## WHAT TO PRODUCE:
Repeat the whole listing. Keep it exact.

## DATA SECTION:
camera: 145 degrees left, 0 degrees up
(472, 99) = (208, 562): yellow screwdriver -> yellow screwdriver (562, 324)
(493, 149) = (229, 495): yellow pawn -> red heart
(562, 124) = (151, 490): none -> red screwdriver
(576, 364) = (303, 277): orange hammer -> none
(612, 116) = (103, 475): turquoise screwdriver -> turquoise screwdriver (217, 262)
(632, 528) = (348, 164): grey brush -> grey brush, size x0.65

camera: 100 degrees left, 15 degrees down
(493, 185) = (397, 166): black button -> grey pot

## SOLVED EXERCISE:
camera: 145 degrees left, 0 degrees up
(472, 99) = (208, 562): yellow screwdriver -> yellow screwdriver (562, 324)
(493, 149) = (229, 495): yellow pawn -> red heart
(562, 124) = (151, 490): none -> red screwdriver
(576, 364) = (303, 277): orange hammer -> none
(612, 116) = (103, 475): turquoise screwdriver -> turquoise screwdriver (217, 262)
(632, 528) = (348, 164): grey brush -> grey brush, size x0.65

camera: 100 degrees left, 15 degrees down
(493, 185) = (397, 166): black button -> grey pot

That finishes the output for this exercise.